→ Information supplied
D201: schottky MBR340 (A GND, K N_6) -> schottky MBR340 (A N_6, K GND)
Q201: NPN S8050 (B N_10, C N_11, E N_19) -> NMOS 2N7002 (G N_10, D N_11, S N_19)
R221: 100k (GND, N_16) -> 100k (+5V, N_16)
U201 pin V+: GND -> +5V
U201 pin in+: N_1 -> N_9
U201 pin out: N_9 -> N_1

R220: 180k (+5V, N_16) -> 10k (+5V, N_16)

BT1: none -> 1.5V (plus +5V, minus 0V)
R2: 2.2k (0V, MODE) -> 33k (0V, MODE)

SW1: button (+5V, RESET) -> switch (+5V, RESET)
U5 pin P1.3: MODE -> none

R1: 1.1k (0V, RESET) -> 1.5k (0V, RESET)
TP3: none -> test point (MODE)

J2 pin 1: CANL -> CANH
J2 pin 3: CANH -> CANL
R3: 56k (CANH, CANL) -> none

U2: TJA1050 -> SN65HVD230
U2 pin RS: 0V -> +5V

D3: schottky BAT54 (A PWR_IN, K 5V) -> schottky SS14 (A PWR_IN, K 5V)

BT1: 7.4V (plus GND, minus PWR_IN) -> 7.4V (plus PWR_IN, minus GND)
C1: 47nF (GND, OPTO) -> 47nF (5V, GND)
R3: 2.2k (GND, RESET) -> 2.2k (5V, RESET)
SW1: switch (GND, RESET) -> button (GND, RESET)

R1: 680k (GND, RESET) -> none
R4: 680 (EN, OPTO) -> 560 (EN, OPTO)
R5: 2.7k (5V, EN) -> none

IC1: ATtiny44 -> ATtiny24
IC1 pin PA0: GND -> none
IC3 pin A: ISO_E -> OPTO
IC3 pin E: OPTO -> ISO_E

→ Work to be completed
Filter the listing for the word "CANH" and copy each line that has it.

→ Response area
J2 pin 1: CANL -> CANH
J2 pin 3: CANH -> CANL
R3: 56k (CANH, CANL) -> none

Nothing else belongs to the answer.